- [Task goal]: Search the entries for lines that contain the word "pear", and report each one found.

━━━━━ Available data ━━━━━

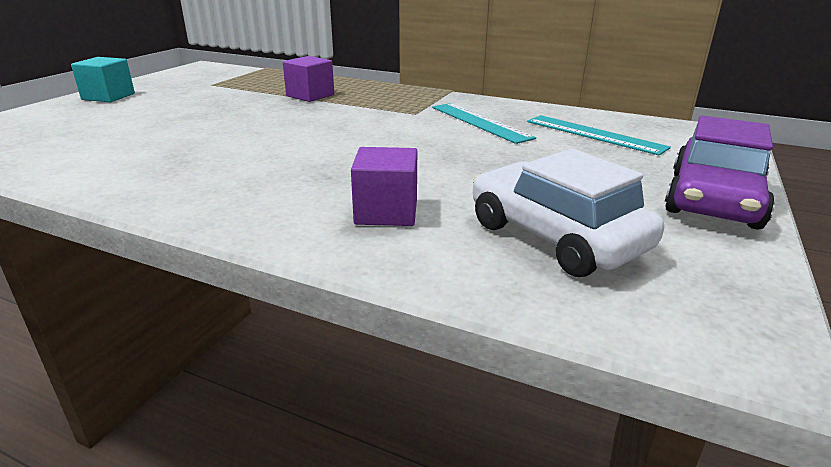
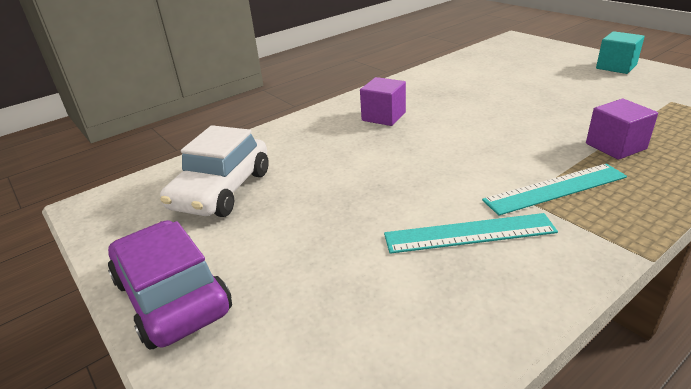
camera: 120 degrees right, 5 degrees up
purple cube [351,147,417,226] -> purple cube moved to [360,77,406,126]
white car [473,149,664,277] -> white car turned 120 degrees clockwise [160,125,269,217]
turquoise ruler [527,115,671,156] -> turquoise ruler moved to [482,164,627,216]

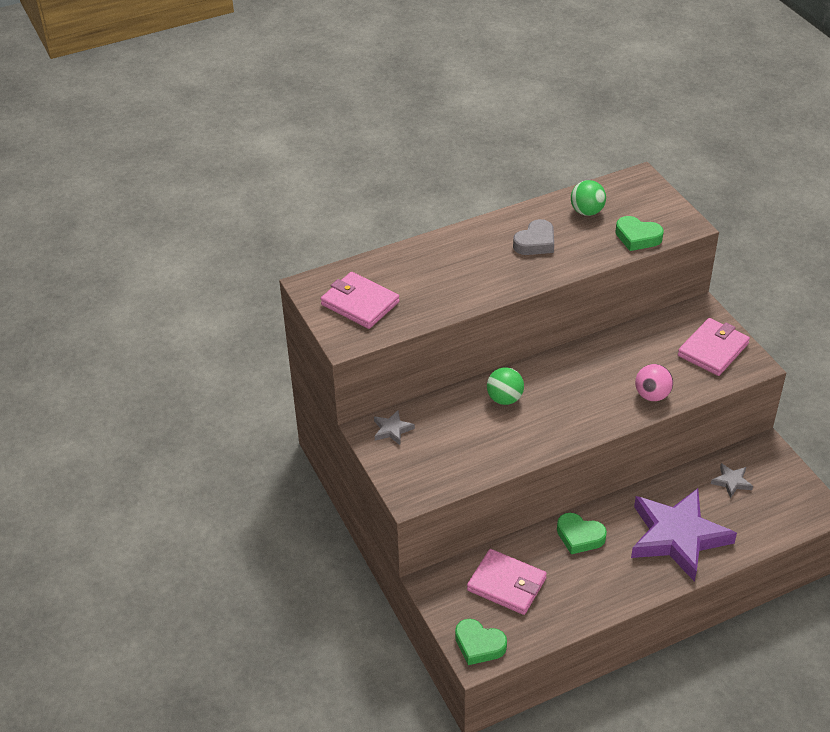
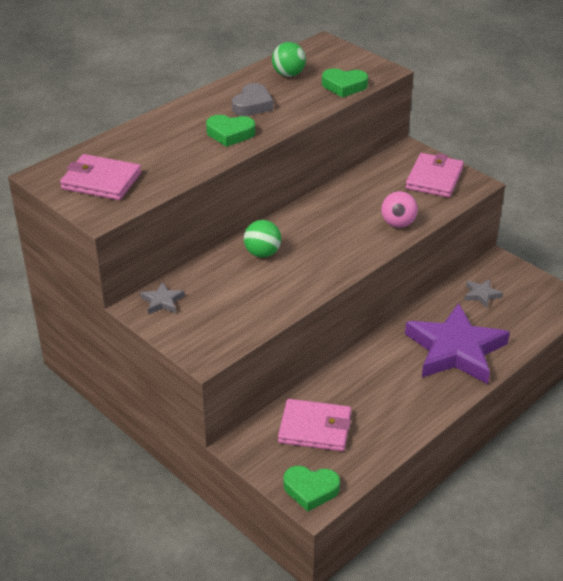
camera: 20 degrees left, 5 degrees down
green heart [557,513,607,554] -> green heart moved to [206,115,255,147]

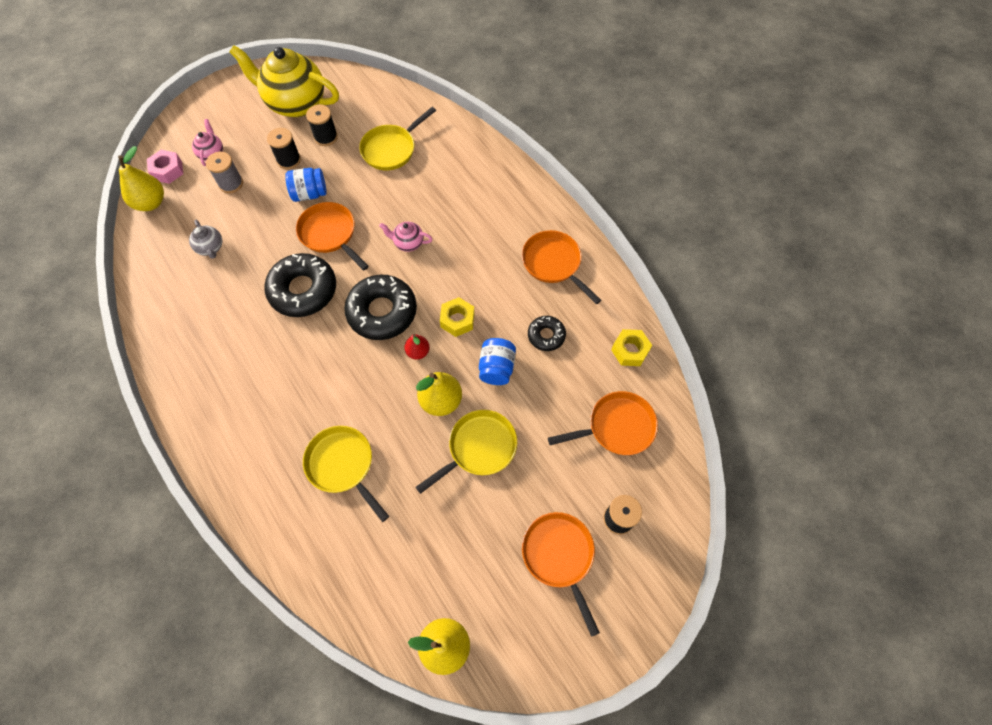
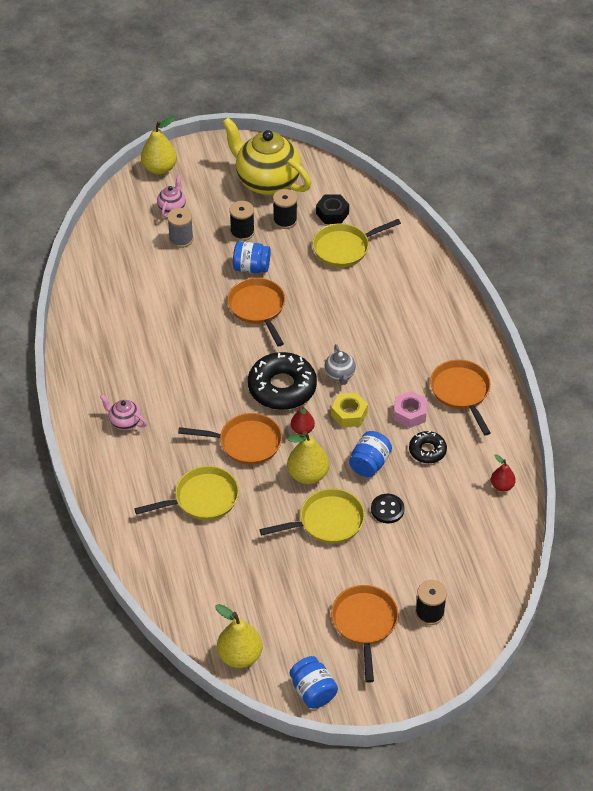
camera: 20 degrees right, 15 degrees down
yellow pear [118,146,164,211] -> yellow pear moved to [141,116,177,175]
pink nut [147,150,183,184] -> pink nut moved to [394,391,427,428]
grey teapot [189,220,222,259] -> grey teapot moved to [324,344,356,385]
black donut [265,253,336,317] -> none
yellow pan [303,426,389,522] -> yellow pan turned 90 degrees clockwise [134,466,239,520]
pink teapot [379,222,433,252] -> pink teapot moved to [100,394,147,430]
orange pan [548,391,658,455] -> orange pan moved to [178,413,282,465]
yellow nut [611,329,652,366] -> red pear [491,454,516,492]
none -> blue jar [289,656,338,708]
none -> black nut [316,195,349,224]
none -> black button [371,494,405,523]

━━━━━

- [Written answer]:
yellow pear [118,146,164,211] -> yellow pear moved to [141,116,177,175]
yellow nut [611,329,652,366] -> red pear [491,454,516,492]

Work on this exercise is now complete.